**Your instructions**
Under this line is some data; print exactly the lines from the one containing "SW2: button (+9V, U1/RST)" through its last line, without pictures.

################

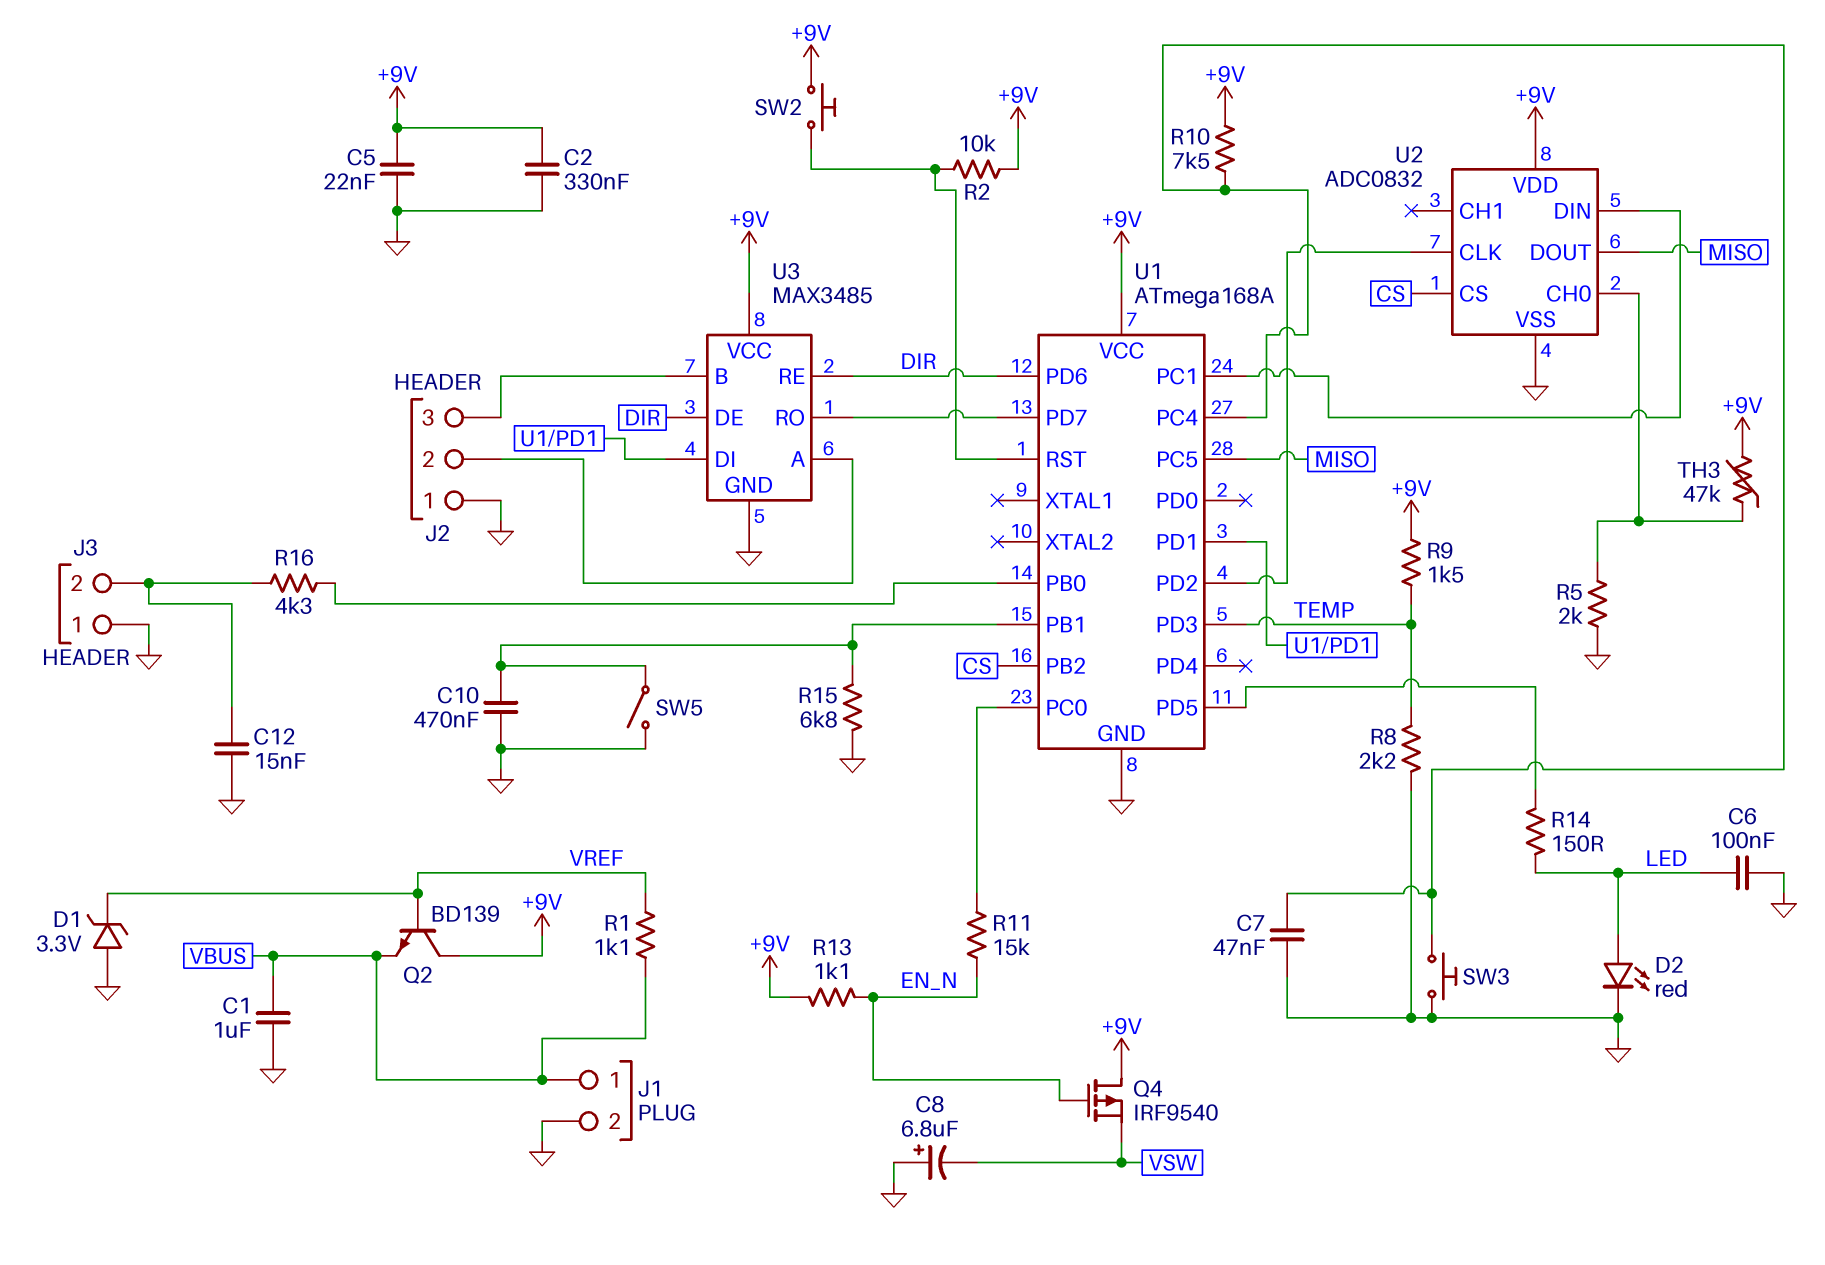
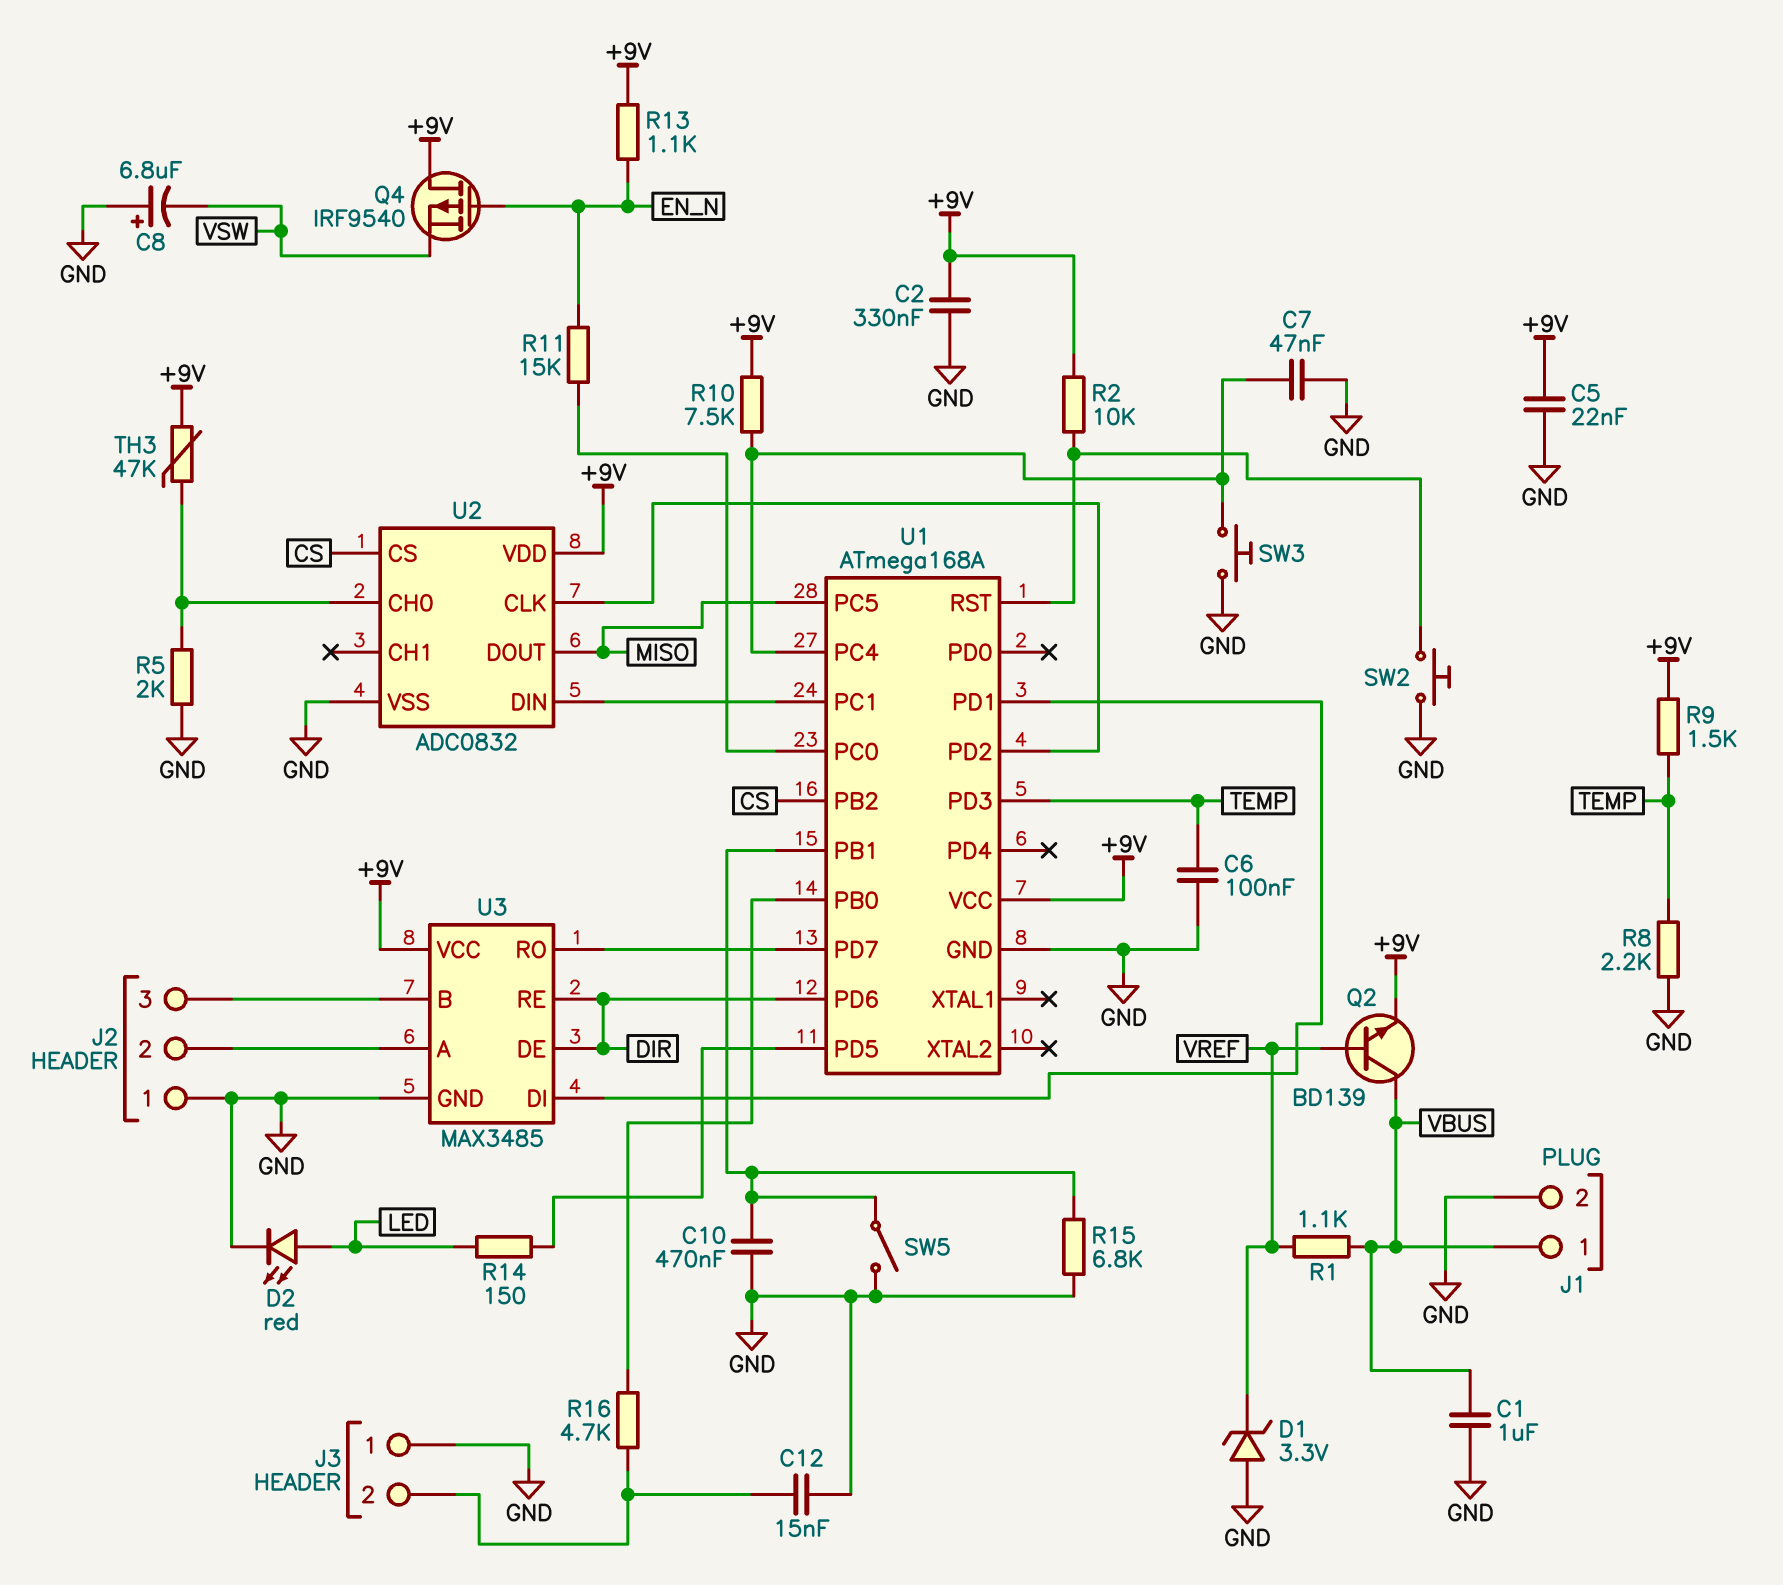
C6: 100nF (GND, LED) -> 100nF (GND, TEMP)
Q2: NPN BD139 (B VREF, C +9V, E VBUS) -> NPN BD139 (B VREF, C VBUS, E +9V)
R16: 4.3k (J3/2, U1/PB0) -> 4.7k (J3/2, U1/PB0)
SW2: button (+9V, U1/RST) -> button (GND, U1/RST)

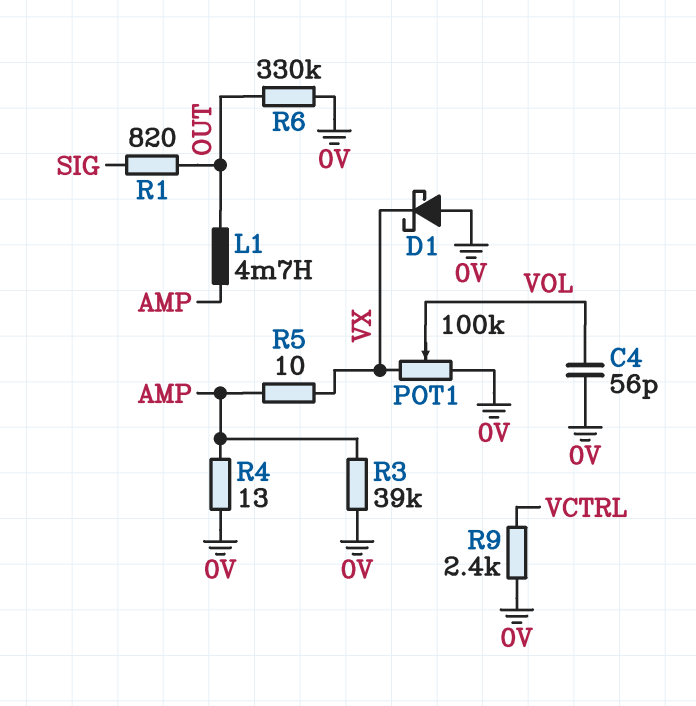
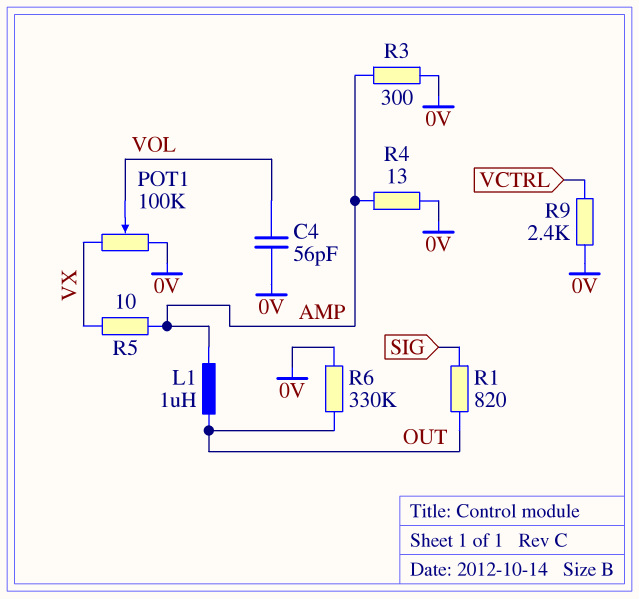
D1: schottky (A 0V, K VX) -> none
L1: 4.7mH (AMP, OUT) -> 1uH (AMP, OUT)
R3: 39k (0V, AMP) -> 300 (0V, AMP)

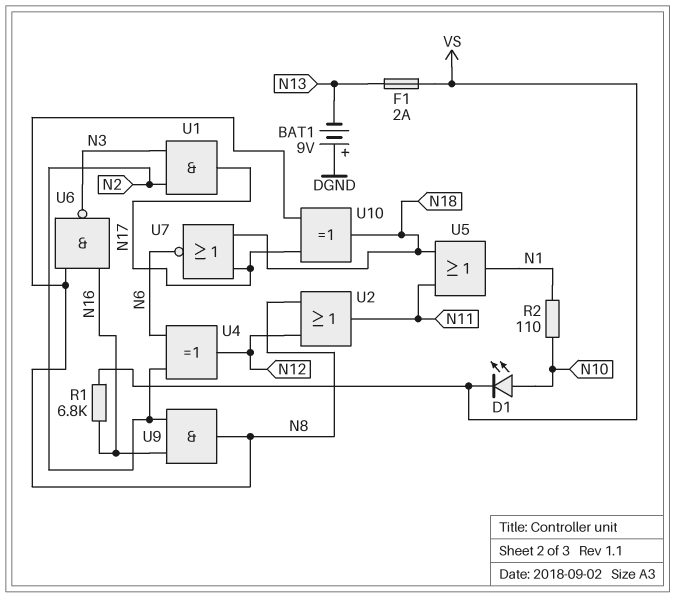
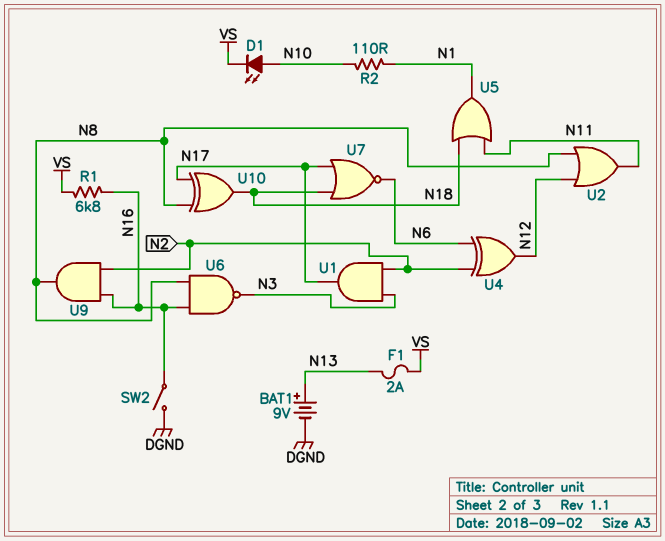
BAT1: 9V (plus DGND, minus N13) -> 9V (plus N13, minus DGND)
SW2: none -> switch (DGND, N16)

################

**Solved problem**
SW2: button (+9V, U1/RST) -> button (GND, U1/RST)

D1: schottky (A 0V, K VX) -> none
L1: 4.7mH (AMP, OUT) -> 1uH (AMP, OUT)
R3: 39k (0V, AMP) -> 300 (0V, AMP)

BAT1: 9V (plus DGND, minus N13) -> 9V (plus N13, minus DGND)
SW2: none -> switch (DGND, N16)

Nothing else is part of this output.